INFORMATION PROVIDED =
━━━━━━━━━━━━━━━━━━━━━━━━━━━━━━

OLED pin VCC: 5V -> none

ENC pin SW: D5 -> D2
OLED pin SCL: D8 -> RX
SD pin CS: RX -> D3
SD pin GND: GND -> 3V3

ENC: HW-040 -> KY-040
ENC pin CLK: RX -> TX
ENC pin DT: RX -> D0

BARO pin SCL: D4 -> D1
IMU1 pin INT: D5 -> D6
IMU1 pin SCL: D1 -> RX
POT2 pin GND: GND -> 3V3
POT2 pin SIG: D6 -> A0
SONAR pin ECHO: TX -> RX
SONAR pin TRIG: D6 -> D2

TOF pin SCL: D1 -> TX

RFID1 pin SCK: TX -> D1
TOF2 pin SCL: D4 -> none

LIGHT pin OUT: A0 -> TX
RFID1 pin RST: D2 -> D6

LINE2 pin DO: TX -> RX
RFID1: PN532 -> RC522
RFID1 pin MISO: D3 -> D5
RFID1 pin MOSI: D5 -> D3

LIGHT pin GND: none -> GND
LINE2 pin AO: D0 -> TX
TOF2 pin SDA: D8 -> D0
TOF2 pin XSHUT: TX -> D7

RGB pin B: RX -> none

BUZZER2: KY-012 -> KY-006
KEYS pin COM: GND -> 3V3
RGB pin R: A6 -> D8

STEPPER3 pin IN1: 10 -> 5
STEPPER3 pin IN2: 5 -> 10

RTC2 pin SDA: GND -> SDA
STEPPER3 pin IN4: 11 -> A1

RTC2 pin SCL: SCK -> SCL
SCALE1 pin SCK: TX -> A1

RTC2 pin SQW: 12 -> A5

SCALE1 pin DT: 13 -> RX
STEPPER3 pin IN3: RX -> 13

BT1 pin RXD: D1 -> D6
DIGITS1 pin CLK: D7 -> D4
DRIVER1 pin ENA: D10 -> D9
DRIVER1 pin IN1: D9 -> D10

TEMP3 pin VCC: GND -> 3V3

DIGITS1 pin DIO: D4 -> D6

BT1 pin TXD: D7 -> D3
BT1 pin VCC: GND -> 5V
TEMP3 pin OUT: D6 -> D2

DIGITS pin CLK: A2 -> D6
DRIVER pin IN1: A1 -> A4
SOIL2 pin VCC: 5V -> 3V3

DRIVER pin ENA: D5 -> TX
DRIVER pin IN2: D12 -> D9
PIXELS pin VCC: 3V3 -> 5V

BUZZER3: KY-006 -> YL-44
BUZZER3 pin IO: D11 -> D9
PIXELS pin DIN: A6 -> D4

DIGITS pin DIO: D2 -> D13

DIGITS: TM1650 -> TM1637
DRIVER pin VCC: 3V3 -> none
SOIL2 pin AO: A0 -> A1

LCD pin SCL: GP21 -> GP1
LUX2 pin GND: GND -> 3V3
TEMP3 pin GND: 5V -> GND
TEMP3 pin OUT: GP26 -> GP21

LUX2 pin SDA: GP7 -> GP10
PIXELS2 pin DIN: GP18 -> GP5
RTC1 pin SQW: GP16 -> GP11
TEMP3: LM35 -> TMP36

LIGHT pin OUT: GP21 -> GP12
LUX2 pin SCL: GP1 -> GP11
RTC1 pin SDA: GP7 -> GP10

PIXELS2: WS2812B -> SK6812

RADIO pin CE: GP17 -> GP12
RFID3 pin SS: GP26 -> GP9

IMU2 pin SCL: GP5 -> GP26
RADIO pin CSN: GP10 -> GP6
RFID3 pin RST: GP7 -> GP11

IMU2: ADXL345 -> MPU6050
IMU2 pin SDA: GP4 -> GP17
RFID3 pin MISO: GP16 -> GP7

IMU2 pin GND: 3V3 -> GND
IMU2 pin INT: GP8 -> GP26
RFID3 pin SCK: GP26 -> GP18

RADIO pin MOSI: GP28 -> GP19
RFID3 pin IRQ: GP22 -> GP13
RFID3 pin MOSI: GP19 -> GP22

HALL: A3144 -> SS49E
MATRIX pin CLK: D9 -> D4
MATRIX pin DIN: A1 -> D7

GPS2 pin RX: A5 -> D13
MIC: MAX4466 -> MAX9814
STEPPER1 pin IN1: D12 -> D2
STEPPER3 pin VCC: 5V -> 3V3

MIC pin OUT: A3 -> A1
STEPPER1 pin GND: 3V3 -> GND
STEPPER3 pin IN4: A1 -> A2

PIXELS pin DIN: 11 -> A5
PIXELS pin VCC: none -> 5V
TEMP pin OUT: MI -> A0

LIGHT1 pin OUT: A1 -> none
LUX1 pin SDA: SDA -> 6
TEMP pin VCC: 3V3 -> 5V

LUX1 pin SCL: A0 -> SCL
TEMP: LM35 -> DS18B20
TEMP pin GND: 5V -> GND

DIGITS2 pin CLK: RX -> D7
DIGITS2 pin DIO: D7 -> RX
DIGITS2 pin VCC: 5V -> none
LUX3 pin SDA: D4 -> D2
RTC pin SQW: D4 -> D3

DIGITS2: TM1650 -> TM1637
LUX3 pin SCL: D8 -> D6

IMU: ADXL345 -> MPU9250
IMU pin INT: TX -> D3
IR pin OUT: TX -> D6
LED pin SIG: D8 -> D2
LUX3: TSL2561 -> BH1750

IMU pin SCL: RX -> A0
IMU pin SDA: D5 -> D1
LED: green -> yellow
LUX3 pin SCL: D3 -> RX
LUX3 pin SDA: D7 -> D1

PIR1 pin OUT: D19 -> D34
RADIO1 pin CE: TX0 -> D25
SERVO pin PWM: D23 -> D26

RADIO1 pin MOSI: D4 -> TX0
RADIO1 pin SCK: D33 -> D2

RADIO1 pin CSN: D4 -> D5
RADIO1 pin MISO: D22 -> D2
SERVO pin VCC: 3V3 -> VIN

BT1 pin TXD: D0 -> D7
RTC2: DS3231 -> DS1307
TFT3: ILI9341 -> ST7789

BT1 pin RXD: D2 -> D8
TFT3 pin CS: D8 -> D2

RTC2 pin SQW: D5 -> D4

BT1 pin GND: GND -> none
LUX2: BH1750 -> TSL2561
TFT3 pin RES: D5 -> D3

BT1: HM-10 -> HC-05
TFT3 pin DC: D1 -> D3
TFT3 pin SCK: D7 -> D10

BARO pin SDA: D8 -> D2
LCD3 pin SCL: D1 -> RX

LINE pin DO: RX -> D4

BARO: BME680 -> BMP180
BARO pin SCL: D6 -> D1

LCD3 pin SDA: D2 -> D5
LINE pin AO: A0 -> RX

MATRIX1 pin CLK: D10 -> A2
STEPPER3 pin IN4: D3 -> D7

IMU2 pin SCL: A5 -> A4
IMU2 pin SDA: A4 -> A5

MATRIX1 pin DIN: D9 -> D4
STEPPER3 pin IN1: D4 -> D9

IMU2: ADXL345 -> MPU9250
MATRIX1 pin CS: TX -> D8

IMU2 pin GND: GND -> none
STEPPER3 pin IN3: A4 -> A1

━━━━━━━━━━━━━━━━━━━━━━━━━━━━━━

WHAT YOU WILL DO = Every line from the line containing "ENC: HW-040 -> KY-040" through the line containing "RFID1 pin RST: D2 -> D6" in the records above must be retyped exactly. Leave out the rest.

YOUR SOLUTION =
ENC: HW-040 -> KY-040
ENC pin CLK: RX -> TX
ENC pin DT: RX -> D0

BARO pin SCL: D4 -> D1
IMU1 pin INT: D5 -> D6
IMU1 pin SCL: D1 -> RX
POT2 pin GND: GND -> 3V3
POT2 pin SIG: D6 -> A0
SONAR pin ECHO: TX -> RX
SONAR pin TRIG: D6 -> D2

TOF pin SCL: D1 -> TX

RFID1 pin SCK: TX -> D1
TOF2 pin SCL: D4 -> none

LIGHT pin OUT: A0 -> TX
RFID1 pin RST: D2 -> D6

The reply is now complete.